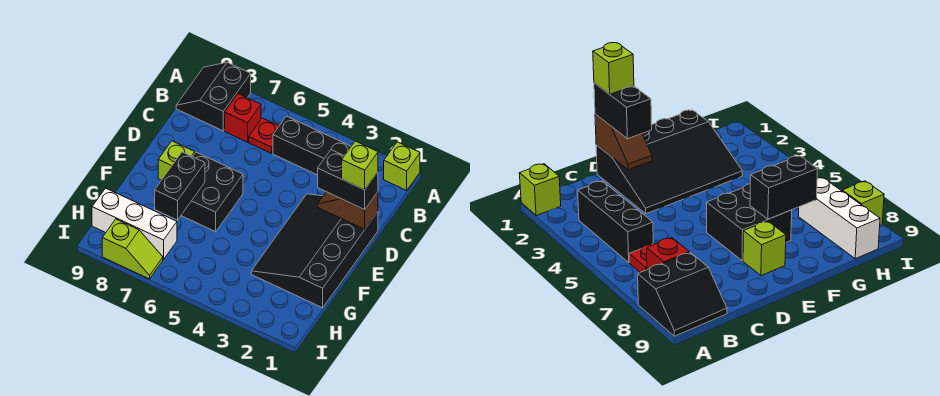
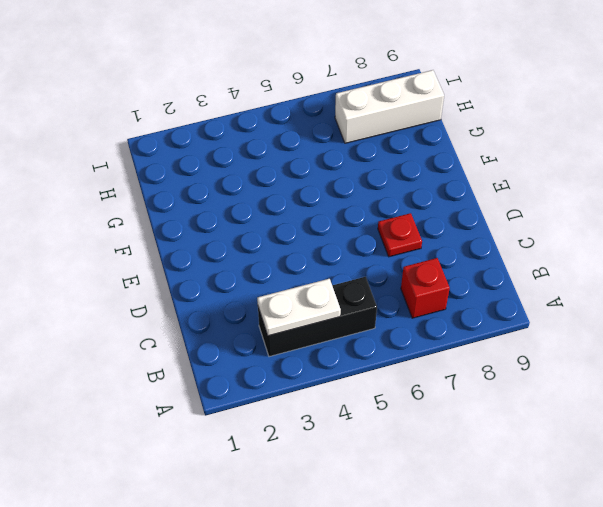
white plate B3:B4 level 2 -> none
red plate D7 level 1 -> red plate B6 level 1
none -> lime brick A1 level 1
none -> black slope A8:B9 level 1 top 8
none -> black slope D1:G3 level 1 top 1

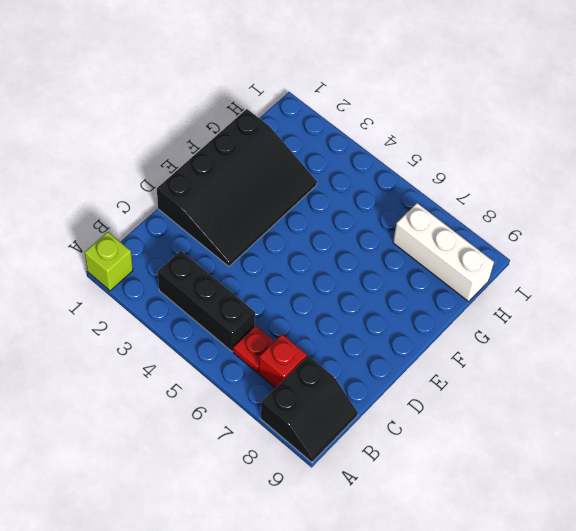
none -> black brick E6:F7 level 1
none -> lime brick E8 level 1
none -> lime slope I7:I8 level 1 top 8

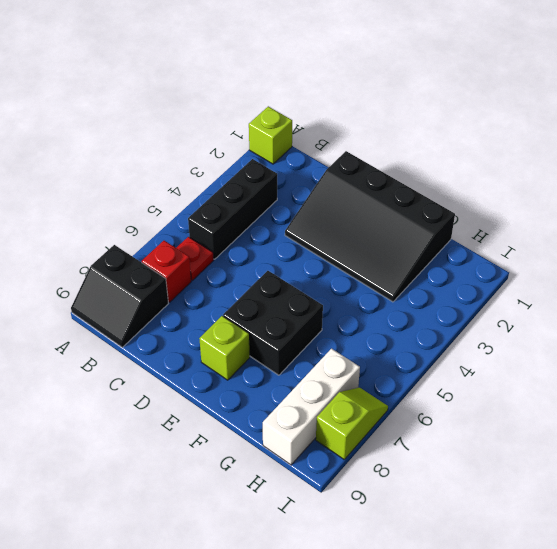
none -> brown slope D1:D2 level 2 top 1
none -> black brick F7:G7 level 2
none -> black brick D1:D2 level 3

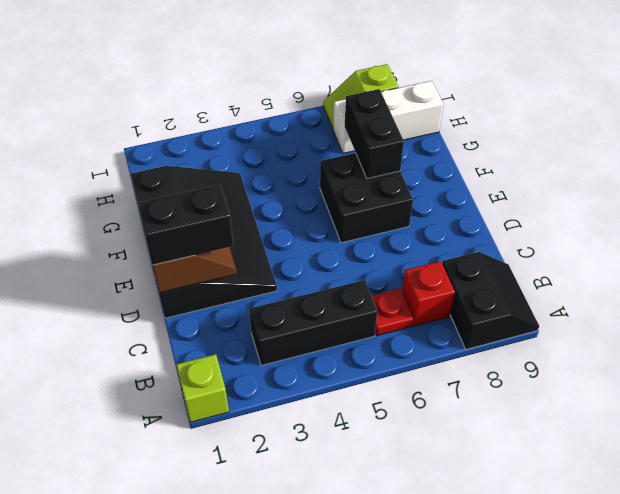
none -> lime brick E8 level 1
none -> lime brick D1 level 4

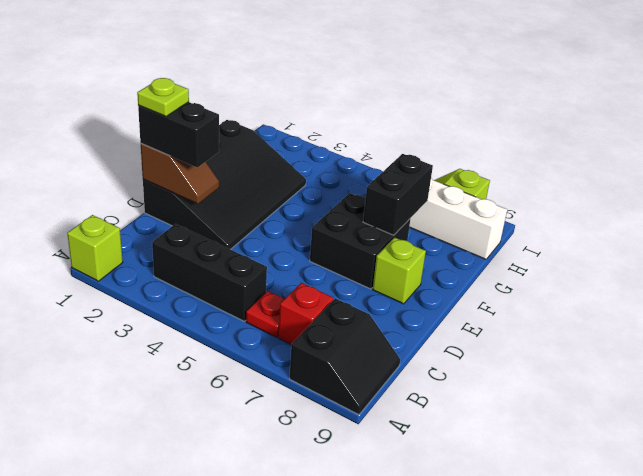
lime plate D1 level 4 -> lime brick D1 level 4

# # # #

* **WORK REQUEST**:
Pictures stay out of the copy, while everything else in the records above goes in exactly as written.

* **ANSWER BOX**:
white plate B3:B4 level 2 -> none
red plate D7 level 1 -> red plate B6 level 1
none -> lime brick A1 level 1
none -> black slope A8:B9 level 1 top 8
none -> black slope D1:G3 level 1 top 1

none -> black brick E6:F7 level 1
none -> lime brick E8 level 1
none -> lime slope I7:I8 level 1 top 8

none -> brown slope D1:D2 level 2 top 1
none -> black brick F7:G7 level 2
none -> black brick D1:D2 level 3

none -> lime brick E8 level 1
none -> lime brick D1 level 4

lime plate D1 level 4 -> lime brick D1 level 4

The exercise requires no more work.